Brief
Reproduce precisely the lines of the listing below, starting with the line that contains "C8: none -> 470nF (LED_A, VB2)" and stopping after the line that contains "R8: 6.8k (5V, n8) -> none"; include nothing else.

══ Records for the exercise ══

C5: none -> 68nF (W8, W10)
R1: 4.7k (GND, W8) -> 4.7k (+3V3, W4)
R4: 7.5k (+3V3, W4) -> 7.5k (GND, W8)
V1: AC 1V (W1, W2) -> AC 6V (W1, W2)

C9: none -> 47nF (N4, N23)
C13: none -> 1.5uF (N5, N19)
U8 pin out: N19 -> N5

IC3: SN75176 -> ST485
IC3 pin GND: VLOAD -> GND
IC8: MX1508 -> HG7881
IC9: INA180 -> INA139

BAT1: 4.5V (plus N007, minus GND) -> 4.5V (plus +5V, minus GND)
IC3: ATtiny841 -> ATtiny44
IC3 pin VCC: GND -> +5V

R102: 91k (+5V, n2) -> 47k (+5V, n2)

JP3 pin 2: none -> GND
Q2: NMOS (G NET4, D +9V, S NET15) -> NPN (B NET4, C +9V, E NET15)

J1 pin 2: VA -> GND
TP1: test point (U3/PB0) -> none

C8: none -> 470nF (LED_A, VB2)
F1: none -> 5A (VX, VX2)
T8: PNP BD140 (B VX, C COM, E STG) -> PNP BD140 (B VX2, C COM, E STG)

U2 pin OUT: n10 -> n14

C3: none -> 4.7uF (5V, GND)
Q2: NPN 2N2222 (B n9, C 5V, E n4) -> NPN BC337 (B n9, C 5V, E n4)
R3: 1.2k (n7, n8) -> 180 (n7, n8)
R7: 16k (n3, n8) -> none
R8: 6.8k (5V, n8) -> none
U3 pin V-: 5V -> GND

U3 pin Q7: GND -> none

═══

Result of this exercise
C8: none -> 470nF (LED_A, VB2)
F1: none -> 5A (VX, VX2)
T8: PNP BD140 (B VX, C COM, E STG) -> PNP BD140 (B VX2, C COM, E STG)

U2 pin OUT: n10 -> n14

C3: none -> 4.7uF (5V, GND)
Q2: NPN 2N2222 (B n9, C 5V, E n4) -> NPN BC337 (B n9, C 5V, E n4)
R3: 1.2k (n7, n8) -> 180 (n7, n8)
R7: 16k (n3, n8) -> none
R8: 6.8k (5V, n8) -> none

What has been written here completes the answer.